#### DATA FOR PROCESSING
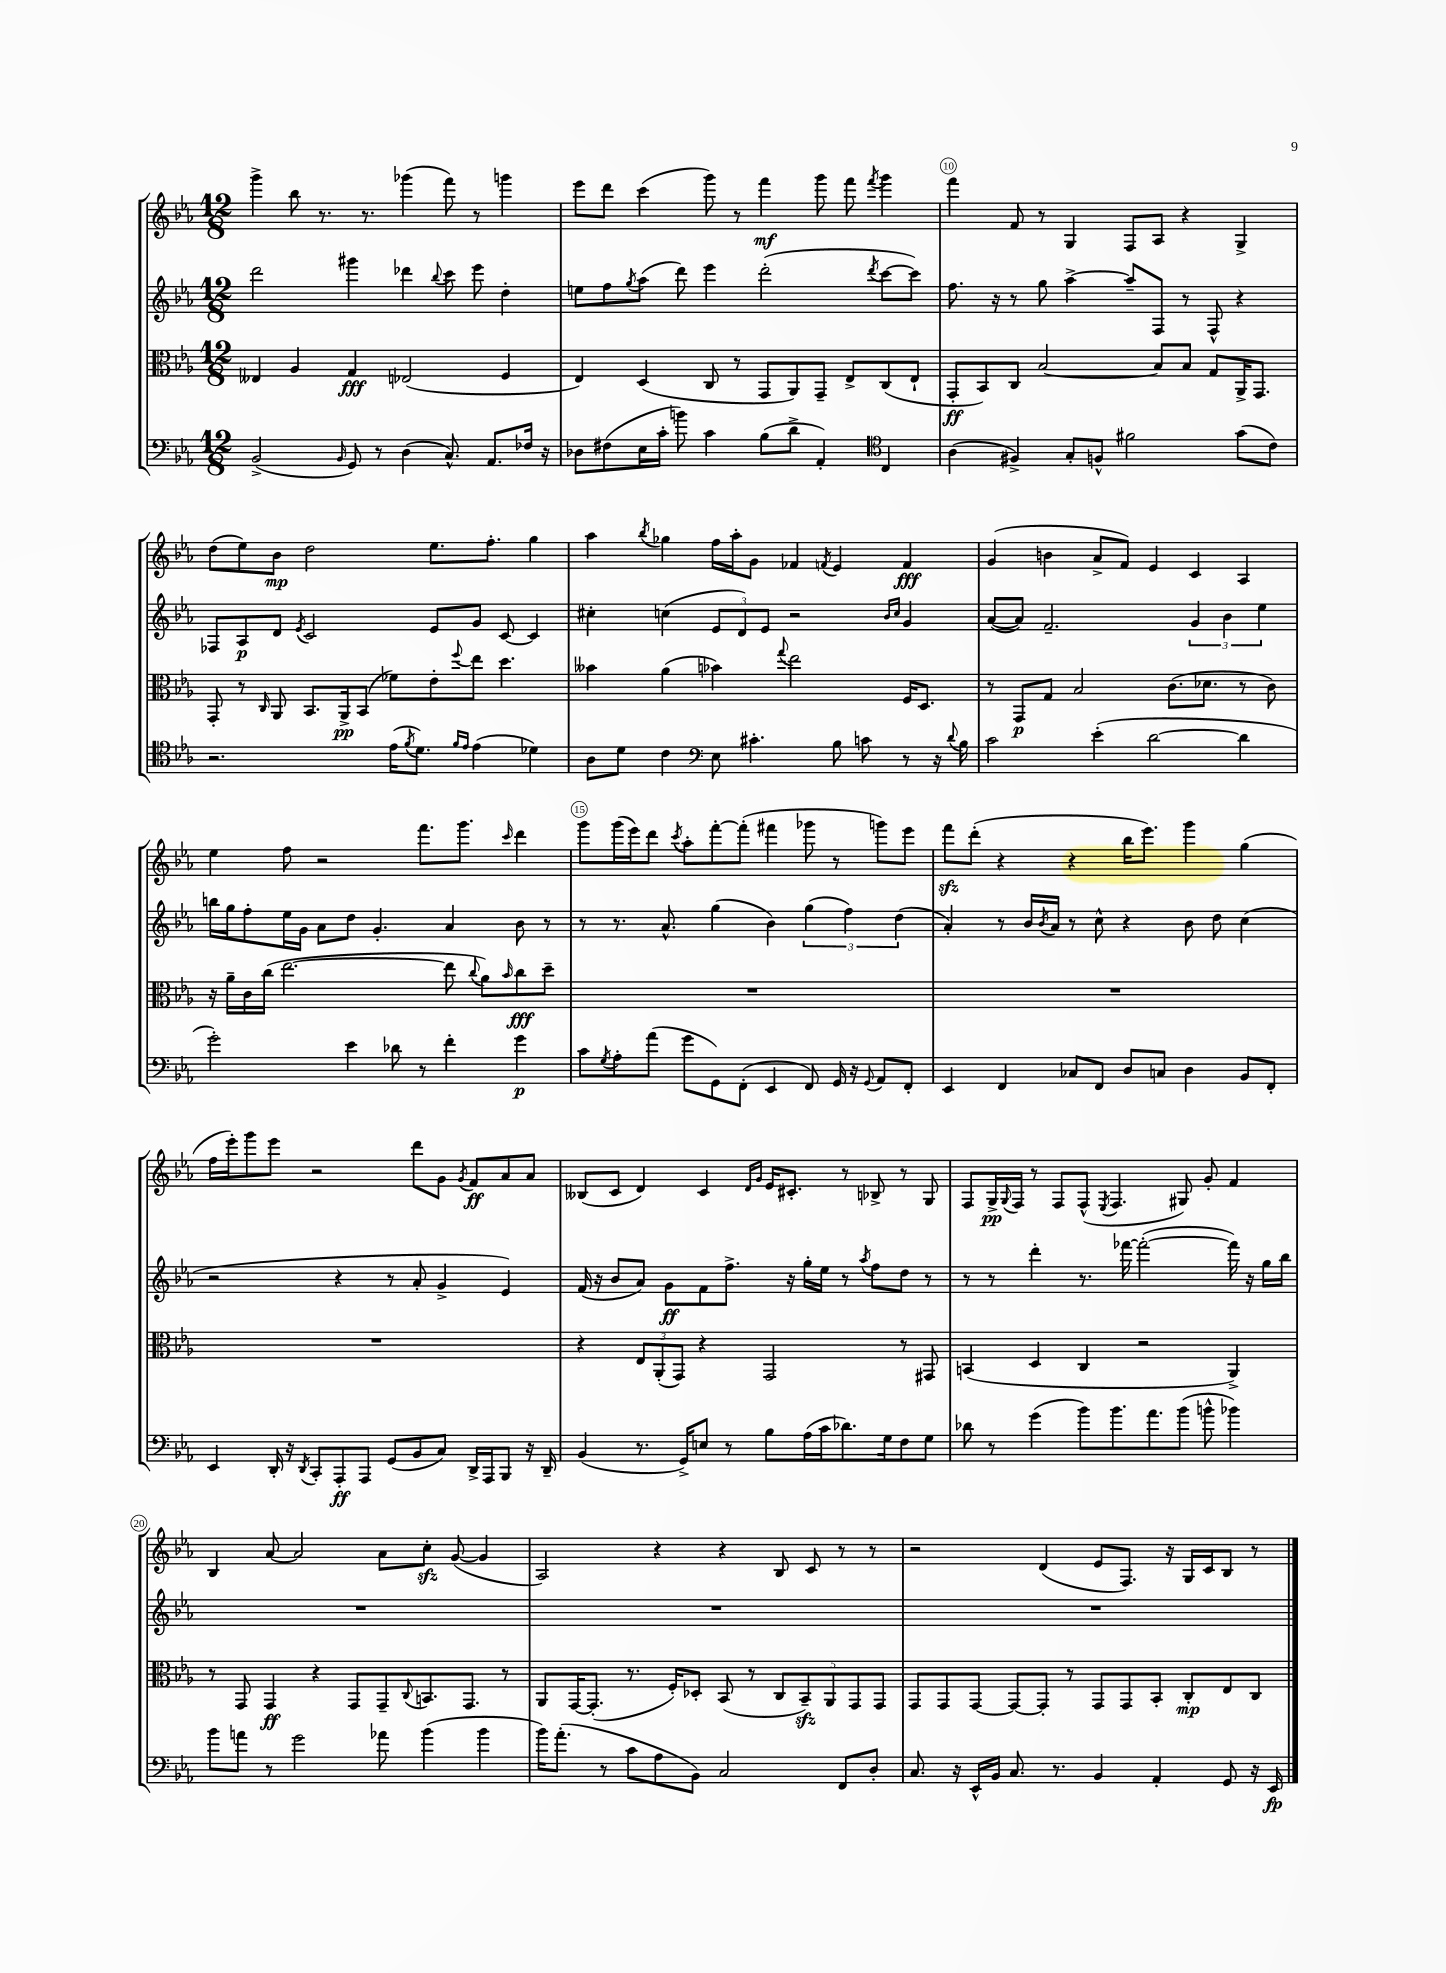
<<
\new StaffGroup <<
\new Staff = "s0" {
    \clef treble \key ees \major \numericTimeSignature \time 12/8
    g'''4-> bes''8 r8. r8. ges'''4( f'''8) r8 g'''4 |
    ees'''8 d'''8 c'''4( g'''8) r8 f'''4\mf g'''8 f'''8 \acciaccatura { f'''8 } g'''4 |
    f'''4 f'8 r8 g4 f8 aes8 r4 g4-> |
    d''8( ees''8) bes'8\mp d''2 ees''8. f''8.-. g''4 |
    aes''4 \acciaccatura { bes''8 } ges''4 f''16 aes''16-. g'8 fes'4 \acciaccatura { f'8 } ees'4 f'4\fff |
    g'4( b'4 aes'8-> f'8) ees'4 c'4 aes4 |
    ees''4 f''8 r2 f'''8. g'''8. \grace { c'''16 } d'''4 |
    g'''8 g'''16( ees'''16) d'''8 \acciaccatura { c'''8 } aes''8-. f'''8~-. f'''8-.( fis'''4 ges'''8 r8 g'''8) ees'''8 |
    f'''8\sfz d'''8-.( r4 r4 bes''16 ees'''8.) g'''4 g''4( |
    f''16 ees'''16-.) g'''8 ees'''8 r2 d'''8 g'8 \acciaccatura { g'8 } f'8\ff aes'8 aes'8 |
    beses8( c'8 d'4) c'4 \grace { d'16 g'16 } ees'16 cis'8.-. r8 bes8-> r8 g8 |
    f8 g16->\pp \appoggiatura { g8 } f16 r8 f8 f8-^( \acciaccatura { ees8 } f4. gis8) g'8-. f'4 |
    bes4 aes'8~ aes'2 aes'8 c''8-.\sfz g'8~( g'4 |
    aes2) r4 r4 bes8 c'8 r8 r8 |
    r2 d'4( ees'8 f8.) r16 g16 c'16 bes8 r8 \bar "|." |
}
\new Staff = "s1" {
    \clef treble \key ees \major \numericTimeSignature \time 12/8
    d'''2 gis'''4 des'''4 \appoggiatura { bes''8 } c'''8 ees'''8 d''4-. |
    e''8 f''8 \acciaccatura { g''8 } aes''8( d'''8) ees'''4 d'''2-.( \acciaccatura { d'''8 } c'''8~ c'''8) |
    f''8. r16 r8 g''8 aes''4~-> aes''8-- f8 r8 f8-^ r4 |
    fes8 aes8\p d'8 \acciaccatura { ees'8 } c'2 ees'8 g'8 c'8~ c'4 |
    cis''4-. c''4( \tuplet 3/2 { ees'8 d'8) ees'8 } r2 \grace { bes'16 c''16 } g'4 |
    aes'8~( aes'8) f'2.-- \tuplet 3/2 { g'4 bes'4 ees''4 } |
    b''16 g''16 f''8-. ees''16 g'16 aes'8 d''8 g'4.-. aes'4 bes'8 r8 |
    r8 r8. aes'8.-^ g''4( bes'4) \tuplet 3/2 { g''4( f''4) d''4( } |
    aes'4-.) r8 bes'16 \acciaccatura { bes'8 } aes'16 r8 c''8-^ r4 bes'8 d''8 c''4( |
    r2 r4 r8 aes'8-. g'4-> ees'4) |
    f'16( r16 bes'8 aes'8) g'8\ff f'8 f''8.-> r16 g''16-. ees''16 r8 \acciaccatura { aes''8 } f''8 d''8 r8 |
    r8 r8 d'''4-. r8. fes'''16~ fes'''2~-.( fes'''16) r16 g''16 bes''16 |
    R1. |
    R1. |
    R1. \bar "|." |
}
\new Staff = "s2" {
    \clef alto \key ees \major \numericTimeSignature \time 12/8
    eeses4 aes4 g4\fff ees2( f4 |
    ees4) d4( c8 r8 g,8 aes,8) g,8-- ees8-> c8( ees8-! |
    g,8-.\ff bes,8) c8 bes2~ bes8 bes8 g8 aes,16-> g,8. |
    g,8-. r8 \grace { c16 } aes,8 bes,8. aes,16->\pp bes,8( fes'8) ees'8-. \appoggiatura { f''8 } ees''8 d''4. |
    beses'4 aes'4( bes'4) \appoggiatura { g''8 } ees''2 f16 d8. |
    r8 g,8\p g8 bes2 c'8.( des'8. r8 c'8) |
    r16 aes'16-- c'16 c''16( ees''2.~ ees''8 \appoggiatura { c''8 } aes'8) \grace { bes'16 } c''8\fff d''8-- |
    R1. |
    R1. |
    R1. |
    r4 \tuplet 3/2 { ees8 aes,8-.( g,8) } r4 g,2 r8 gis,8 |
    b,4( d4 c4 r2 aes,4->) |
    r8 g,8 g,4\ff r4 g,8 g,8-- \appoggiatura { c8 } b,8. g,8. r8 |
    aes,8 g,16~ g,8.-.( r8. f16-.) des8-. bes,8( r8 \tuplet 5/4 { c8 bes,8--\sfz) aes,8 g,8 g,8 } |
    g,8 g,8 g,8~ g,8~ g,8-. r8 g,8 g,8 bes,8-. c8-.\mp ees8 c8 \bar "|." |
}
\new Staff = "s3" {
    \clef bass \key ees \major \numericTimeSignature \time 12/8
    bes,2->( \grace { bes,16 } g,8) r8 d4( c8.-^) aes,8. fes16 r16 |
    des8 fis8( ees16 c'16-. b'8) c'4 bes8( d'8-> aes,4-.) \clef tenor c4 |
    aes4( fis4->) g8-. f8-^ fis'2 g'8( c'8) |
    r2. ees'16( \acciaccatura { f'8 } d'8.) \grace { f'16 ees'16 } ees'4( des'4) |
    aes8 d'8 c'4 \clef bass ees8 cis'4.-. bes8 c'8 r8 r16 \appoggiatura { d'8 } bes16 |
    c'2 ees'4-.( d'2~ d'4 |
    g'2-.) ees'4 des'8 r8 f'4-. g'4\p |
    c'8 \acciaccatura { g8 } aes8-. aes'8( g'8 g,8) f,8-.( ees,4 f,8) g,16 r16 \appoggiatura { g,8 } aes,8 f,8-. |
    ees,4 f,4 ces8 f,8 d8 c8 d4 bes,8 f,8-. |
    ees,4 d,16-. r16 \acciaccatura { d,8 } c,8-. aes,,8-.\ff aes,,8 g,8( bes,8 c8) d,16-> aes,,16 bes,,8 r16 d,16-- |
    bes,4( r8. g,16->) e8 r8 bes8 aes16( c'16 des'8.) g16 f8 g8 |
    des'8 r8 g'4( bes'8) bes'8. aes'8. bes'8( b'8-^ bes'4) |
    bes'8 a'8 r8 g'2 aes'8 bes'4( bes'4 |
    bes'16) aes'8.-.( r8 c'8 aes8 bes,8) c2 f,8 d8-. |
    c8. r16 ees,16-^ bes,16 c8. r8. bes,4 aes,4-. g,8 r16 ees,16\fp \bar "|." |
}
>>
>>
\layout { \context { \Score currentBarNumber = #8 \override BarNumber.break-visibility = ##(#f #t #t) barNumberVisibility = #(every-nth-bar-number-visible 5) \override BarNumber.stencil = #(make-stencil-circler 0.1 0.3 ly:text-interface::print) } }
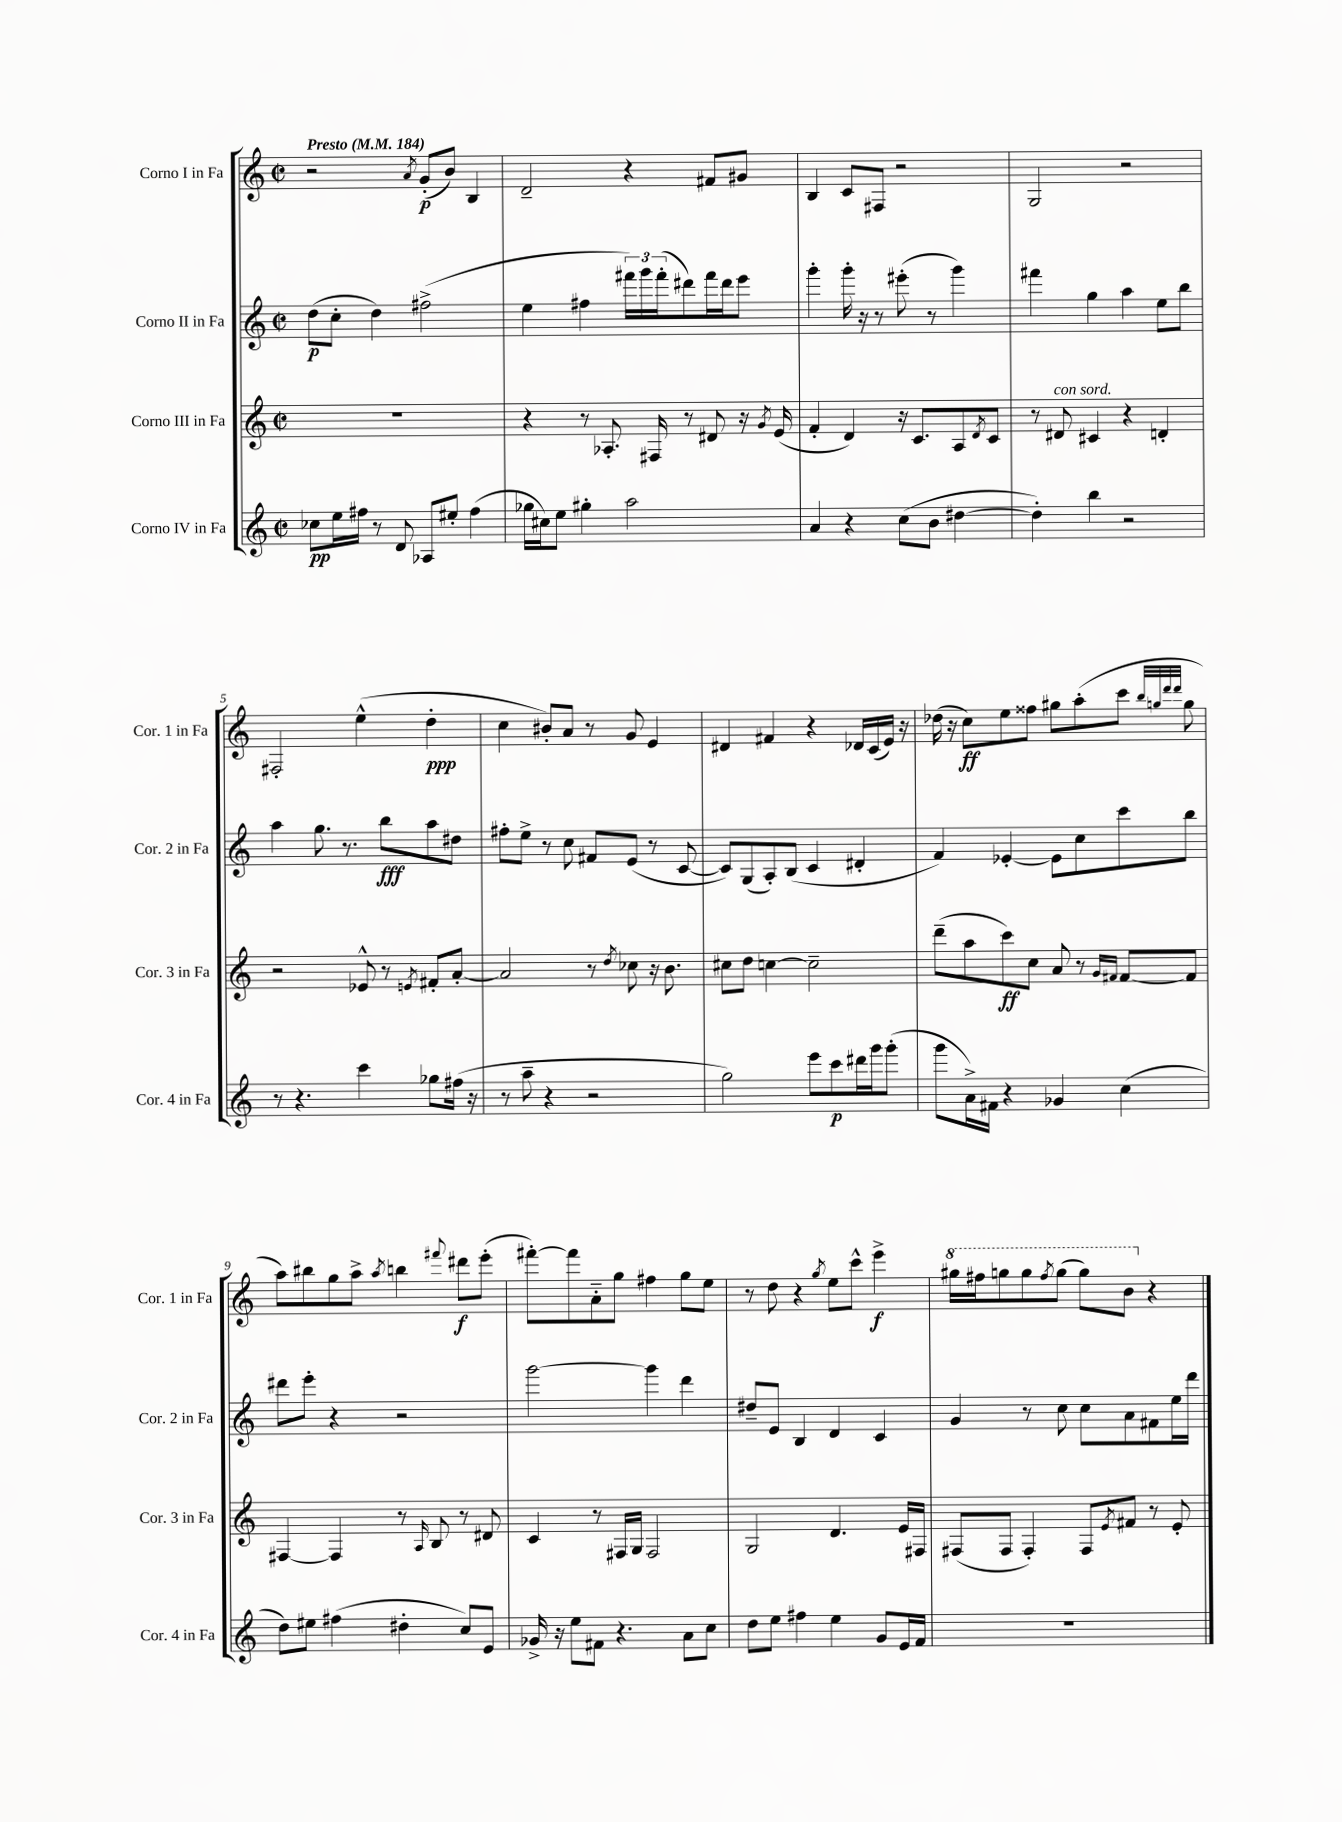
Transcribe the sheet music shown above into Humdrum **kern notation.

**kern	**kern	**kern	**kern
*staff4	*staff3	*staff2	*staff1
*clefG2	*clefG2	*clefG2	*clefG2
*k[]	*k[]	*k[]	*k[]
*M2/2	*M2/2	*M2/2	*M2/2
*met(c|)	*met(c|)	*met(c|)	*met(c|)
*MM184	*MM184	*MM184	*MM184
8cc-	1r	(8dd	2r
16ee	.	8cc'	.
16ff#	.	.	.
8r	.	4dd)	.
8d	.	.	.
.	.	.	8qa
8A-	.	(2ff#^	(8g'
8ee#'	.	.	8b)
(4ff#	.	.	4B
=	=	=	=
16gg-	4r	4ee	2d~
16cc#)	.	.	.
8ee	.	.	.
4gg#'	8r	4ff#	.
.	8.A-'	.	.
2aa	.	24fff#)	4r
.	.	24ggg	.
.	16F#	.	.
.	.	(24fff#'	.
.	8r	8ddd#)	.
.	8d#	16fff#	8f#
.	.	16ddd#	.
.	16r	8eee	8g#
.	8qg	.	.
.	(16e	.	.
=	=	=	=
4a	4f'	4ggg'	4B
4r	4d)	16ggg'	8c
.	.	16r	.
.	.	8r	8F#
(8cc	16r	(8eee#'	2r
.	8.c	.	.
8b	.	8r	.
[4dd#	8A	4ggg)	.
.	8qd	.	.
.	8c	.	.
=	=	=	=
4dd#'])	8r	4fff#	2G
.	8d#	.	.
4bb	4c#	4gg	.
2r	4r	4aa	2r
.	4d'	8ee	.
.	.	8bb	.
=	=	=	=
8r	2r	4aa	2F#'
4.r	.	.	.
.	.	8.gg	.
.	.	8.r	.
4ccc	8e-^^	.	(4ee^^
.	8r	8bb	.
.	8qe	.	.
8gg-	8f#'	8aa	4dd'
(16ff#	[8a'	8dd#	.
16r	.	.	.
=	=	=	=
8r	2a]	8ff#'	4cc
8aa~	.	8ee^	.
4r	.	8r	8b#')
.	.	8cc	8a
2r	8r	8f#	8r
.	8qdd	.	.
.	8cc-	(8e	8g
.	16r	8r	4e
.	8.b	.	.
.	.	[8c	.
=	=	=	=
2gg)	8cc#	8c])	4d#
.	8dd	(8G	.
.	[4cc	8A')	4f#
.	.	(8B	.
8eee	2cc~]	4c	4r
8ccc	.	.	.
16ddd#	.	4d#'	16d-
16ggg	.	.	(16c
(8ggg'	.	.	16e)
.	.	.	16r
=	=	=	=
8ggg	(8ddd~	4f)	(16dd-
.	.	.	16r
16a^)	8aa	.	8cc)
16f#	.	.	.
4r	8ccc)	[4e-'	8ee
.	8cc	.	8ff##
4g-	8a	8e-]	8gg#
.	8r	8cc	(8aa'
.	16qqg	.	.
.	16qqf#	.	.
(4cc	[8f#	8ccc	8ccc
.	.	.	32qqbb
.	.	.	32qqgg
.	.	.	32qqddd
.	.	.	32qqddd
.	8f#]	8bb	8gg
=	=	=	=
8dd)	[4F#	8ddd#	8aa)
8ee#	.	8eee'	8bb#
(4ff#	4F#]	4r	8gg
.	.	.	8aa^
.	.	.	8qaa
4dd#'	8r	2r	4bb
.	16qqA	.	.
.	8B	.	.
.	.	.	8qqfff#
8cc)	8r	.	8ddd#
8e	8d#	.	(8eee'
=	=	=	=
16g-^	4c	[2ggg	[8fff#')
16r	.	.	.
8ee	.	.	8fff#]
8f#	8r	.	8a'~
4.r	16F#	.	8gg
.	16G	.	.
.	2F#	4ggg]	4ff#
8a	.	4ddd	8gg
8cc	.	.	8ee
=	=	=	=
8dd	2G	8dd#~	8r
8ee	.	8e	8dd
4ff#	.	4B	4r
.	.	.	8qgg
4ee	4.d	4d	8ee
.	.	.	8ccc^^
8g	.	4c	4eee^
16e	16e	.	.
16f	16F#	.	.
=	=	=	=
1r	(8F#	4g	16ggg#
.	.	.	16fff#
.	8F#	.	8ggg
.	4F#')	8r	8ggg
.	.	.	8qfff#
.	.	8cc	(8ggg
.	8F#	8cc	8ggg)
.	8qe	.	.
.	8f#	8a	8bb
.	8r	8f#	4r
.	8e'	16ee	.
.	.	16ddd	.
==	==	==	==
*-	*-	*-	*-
########
WHAT YOU HAVE TO DO: Repeat the records from their first line through the line that contains "eeses4 aes4 g4\fff ees2( f4 |", including that line, and leave out the pictures.

EXPECTED ANSWER:
<<
\new StaffGroup <<
\new Staff = "s0" {
    \clef treble \key ees \major \numericTimeSignature \time 12/8
    g'''4-> bes''8 r8. r8. ges'''4( f'''8) r8 g'''4 |
    ees'''8 d'''8 c'''4( g'''8) r8 f'''4\mf g'''8 f'''8 \acciaccatura { f'''8 } g'''4 |
    f'''4 f'8 r8 g4 f8 aes8 r4 g4-> |
    d''8( ees''8) bes'8\mp d''2 ees''8. f''8.-. g''4 |
    aes''4 \acciaccatura { bes''8 } ges''4 f''16 aes''16-. g'8 fes'4 \acciaccatura { f'8 } ees'4 f'4\fff |
    g'4( b'4 aes'8-> f'8) ees'4 c'4 aes4 |
    ees''4 f''8 r2 f'''8. g'''8. \grace { c'''16 } d'''4 |
    g'''8 g'''16( ees'''16) d'''8 \acciaccatura { c'''8 } aes''8-. f'''8~-. f'''8-.( fis'''4 ges'''8 r8 g'''8) ees'''8 |
    f'''8\sfz d'''8-.( r4 r4 bes''16 ees'''8.) g'''4 g''4( |
    f''16 ees'''16-.) g'''8 ees'''8 r2 d'''8 g'8 \acciaccatura { g'8 } f'8\ff aes'8 aes'8 |
    beses8( c'8 d'4) c'4 \grace { d'16 g'16 } ees'16 cis'8.-. r8 bes8-> r8 g8 |
    f8 g16->\pp \appoggiatura { g8 } f16 r8 f8 f8-^( \acciaccatura { ees8 } f4. gis8) g'8-. f'4 |
    bes4 aes'8~ aes'2 aes'8 c''8-.\sfz g'8~( g'4 |
    aes2) r4 r4 bes8 c'8 r8 r8 |
    r2 d'4( ees'8 f8.) r16 g16 c'16 bes8 r8 \bar "|." |
}
\new Staff = "s1" {
    \clef treble \key ees \major \numericTimeSignature \time 12/8
    d'''2 gis'''4 des'''4 \appoggiatura { bes''8 } c'''8 ees'''8 d''4-. |
    e''8 f''8 \acciaccatura { g''8 } aes''8( d'''8) ees'''4 d'''2-.( \acciaccatura { d'''8 } c'''8~ c'''8) |
    f''8. r16 r8 g''8 aes''4~-> aes''8-- f8 r8 f8-^ r4 |
    fes8 aes8\p d'8 \acciaccatura { ees'8 } c'2 ees'8 g'8 c'8~ c'4 |
    cis''4-. c''4( \tuplet 3/2 { ees'8 d'8) ees'8 } r2 \grace { bes'16 c''16 } g'4 |
    aes'8~( aes'8) f'2.-- \tuplet 3/2 { g'4 bes'4 ees''4 } |
    b''16 g''16 f''8-. ees''16 g'16 aes'8 d''8 g'4.-. aes'4 bes'8 r8 |
    r8 r8. aes'8.-^ g''4( bes'4) \tuplet 3/2 { g''4( f''4) d''4( } |
    aes'4-.) r8 bes'16 \acciaccatura { bes'8 } aes'16 r8 c''8-^ r4 bes'8 d''8 c''4( |
    r2 r4 r8 aes'8-. g'4-> ees'4) |
    f'16( r16 bes'8 aes'8) g'8\ff f'8 f''8.-> r16 g''16-. ees''16 r8 \acciaccatura { aes''8 } f''8 d''8 r8 |
    r8 r8 d'''4-. r8. fes'''16~ fes'''2~-.( fes'''16) r16 g''16 bes''16 |
    R1. |
    R1. |
    R1. \bar "|." |
}
\new Staff = "s2" {
    \clef alto \key ees \major \numericTimeSignature \time 12/8
    eeses4 aes4 g4\fff ees2( f4 |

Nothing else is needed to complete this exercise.